* [WORK INSTRUCTIONS]
A word-for-word copy of the data, with no images, is the required answer.

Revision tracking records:

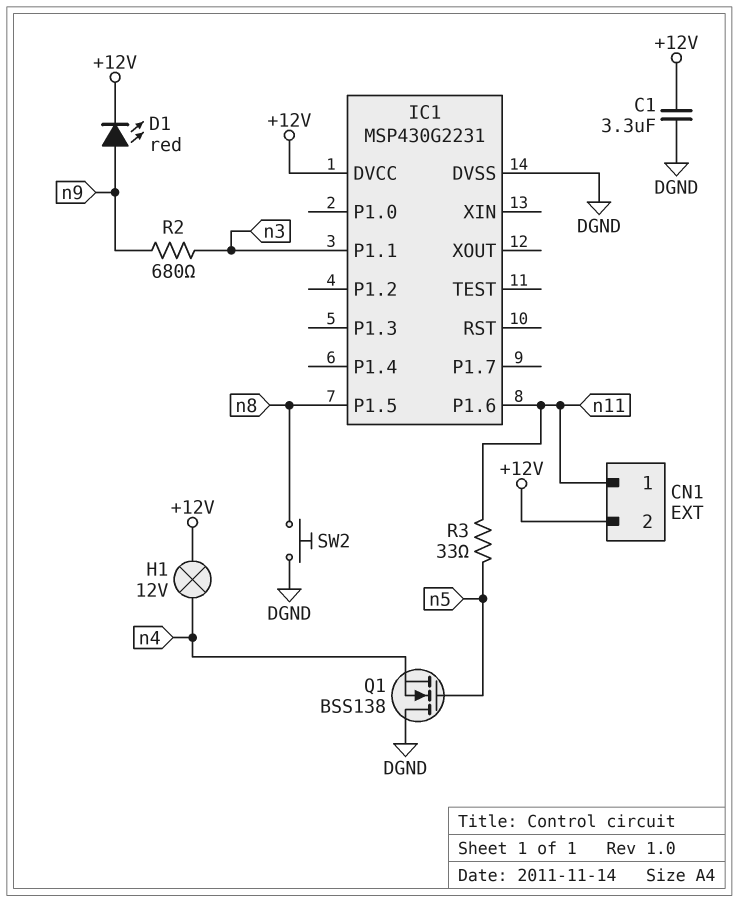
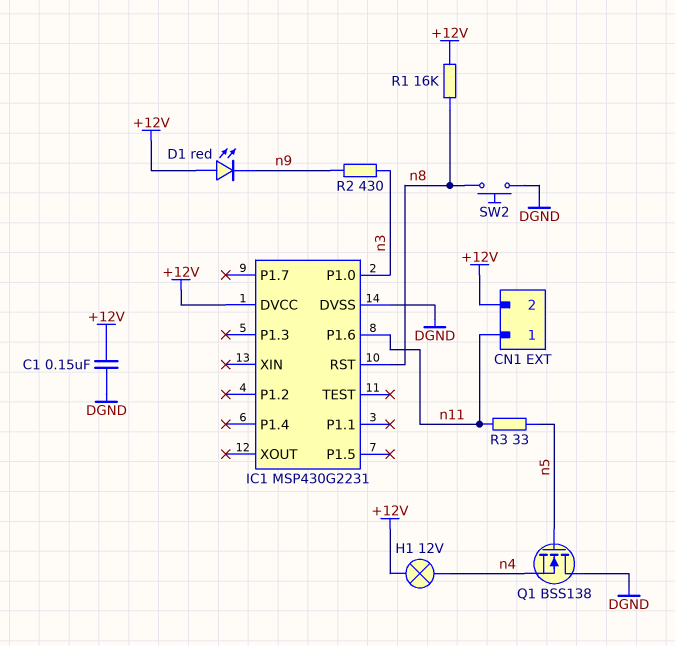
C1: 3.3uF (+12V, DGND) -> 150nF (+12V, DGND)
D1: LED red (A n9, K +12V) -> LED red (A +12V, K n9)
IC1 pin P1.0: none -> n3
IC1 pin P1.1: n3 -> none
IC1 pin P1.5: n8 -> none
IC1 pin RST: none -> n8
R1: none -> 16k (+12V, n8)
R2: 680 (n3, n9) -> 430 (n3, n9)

* [RESPONSE TO THIS EXERCISE]
C1: 3.3uF (+12V, DGND) -> 150nF (+12V, DGND)
D1: LED red (A n9, K +12V) -> LED red (A +12V, K n9)
IC1 pin P1.0: none -> n3
IC1 pin P1.1: n3 -> none
IC1 pin P1.5: n8 -> none
IC1 pin RST: none -> n8
R1: none -> 16k (+12V, n8)
R2: 680 (n3, n9) -> 430 (n3, n9)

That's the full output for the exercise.